§ GIVEN RECORDS:
+---+
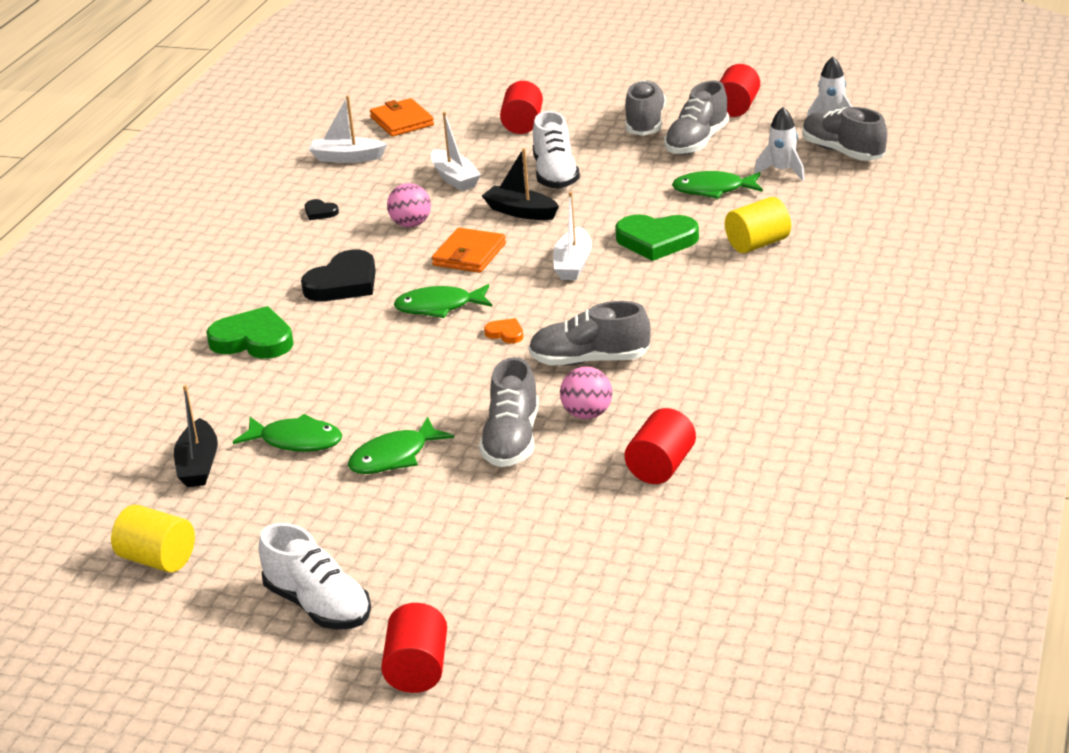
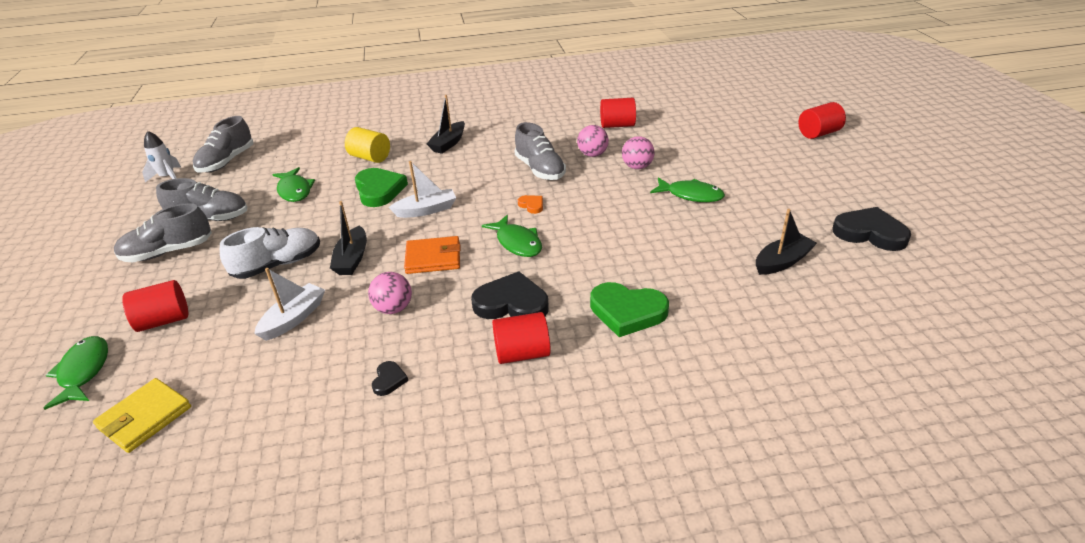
camera: 120 degrees left, 5 degrees up
(158, 559) = (870, 233): yellow cylinder -> black heart
(253, 340) = (627, 312): green heart -> green heart turned 60 degrees counterclockwise
(296, 441) = (716, 235): green fish -> green fish (83, 371)
(318, 605) = (822, 170): white shoe -> none
(347, 158) = (251, 421): white boat -> none
(402, 121) = (145, 417): orange wallet -> yellow wallet
(505, 333) = (532, 205): orange heart -> orange heart turned 135 degrees clockwise
(512, 440) = (637, 167): grey shoe -> pink ball
(736, 107) = (140, 218): red cylinder -> red cylinder (522, 353)
(744, 306) = (448, 143): none -> black boat
(782, 171) = (260, 174): white rocket -> none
+---+
§ WORK TASK:
Write out an exact copy of the listing, first line through the line containing "(296, 441) = (716, 235): green", with the pictures left out.

§ WRITTEN ANSWER:
camera: 120 degrees left, 5 degrees up
(158, 559) = (870, 233): yellow cylinder -> black heart
(253, 340) = (627, 312): green heart -> green heart turned 60 degrees counterclockwise
(296, 441) = (716, 235): green fish -> green fish (83, 371)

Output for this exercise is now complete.